Go through the entries below. Copy each line in which "brown" appears.
START DATA SUPPLIED
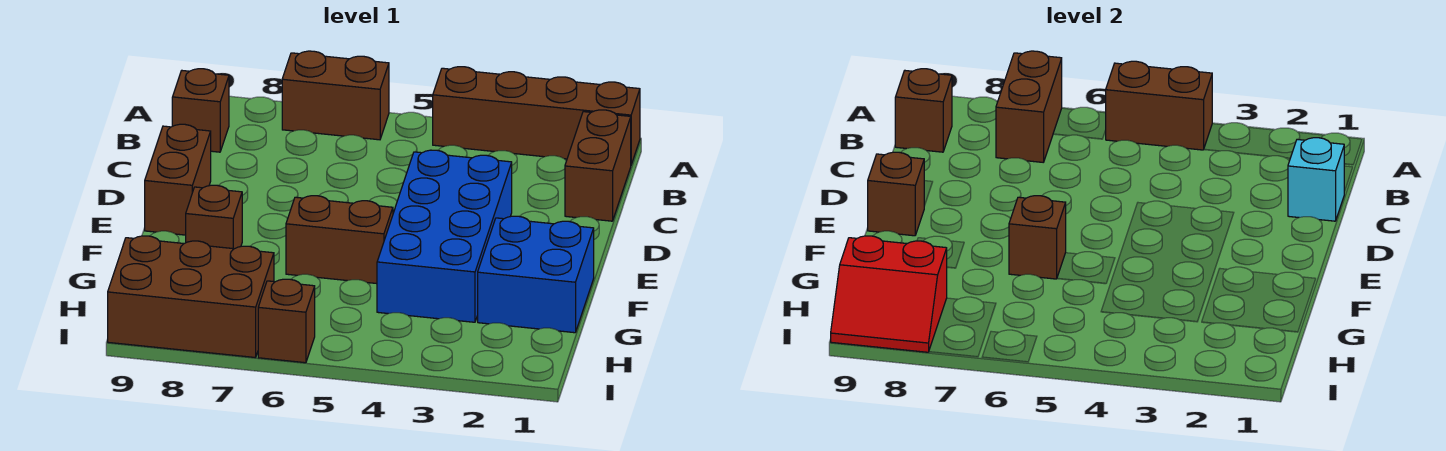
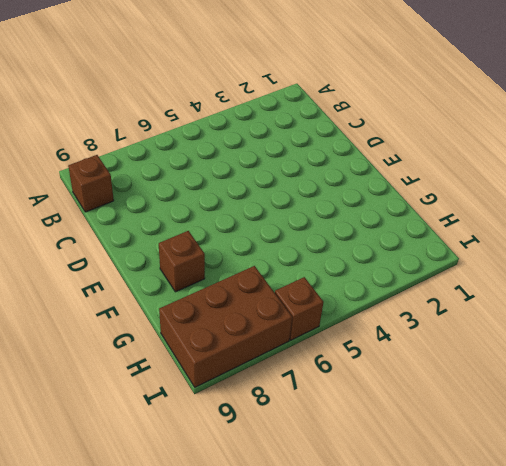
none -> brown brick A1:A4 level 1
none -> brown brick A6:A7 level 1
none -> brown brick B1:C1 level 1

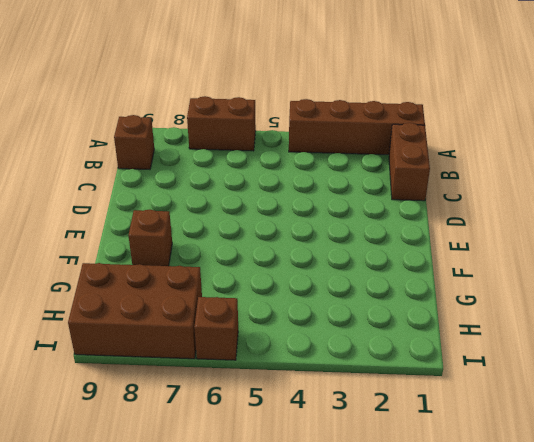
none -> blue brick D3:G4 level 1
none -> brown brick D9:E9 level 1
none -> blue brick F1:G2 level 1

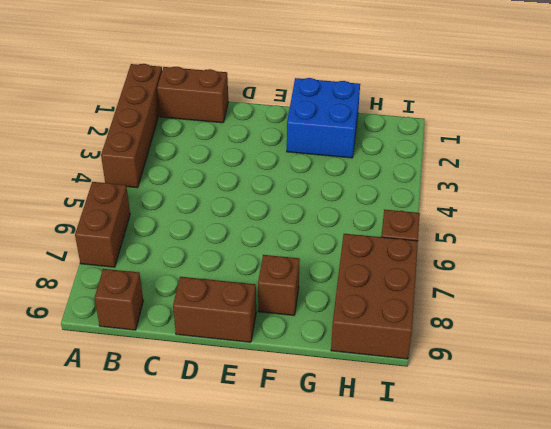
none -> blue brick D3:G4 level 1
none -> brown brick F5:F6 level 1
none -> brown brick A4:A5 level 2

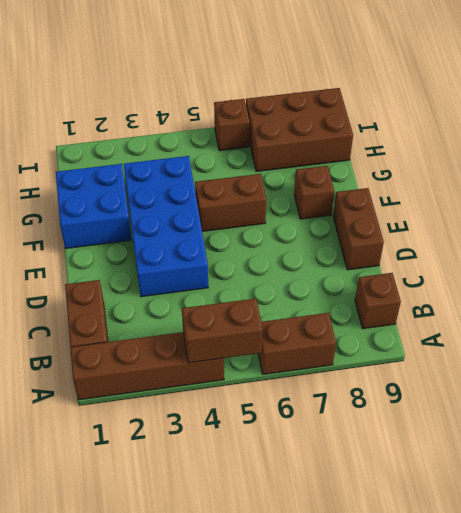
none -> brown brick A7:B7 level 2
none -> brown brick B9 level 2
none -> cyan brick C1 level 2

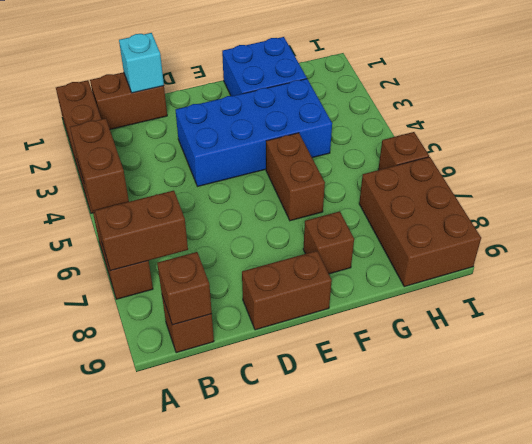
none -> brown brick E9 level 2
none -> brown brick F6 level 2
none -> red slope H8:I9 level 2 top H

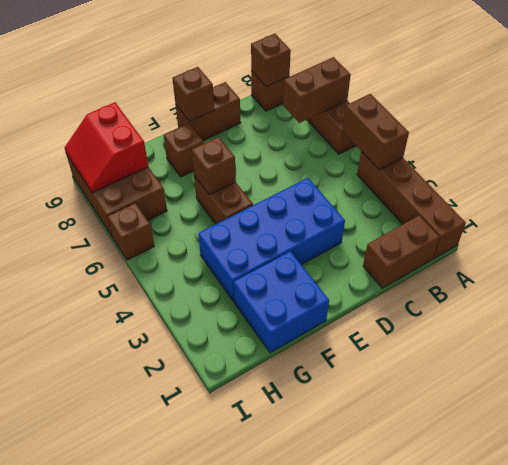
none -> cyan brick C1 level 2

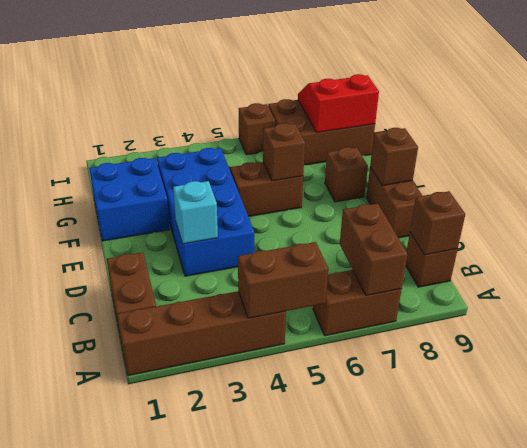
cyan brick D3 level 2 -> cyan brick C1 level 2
END DATA SUPPLIED
START DATA SUPPLIED
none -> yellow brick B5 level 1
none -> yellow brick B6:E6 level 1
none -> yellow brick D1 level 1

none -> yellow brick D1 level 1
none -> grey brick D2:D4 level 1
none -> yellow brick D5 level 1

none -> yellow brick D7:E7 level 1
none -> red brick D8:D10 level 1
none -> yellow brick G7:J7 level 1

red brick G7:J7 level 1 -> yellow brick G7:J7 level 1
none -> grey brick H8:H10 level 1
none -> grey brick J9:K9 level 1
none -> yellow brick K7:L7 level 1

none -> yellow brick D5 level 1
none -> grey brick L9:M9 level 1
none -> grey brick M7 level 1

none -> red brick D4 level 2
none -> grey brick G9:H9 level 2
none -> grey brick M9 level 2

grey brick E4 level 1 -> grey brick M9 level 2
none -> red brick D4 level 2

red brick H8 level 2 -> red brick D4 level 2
END DATA SUPPLIED
### ANSWER AREA
none -> brown brick A1:A4 level 1
none -> brown brick A6:A7 level 1
none -> brown brick B1:C1 level 1
none -> brown brick D9:E9 level 1
none -> brown brick F5:F6 level 1
none -> brown brick A4:A5 level 2
none -> brown brick A7:B7 level 2
none -> brown brick B9 level 2
none -> brown brick E9 level 2
none -> brown brick F6 level 2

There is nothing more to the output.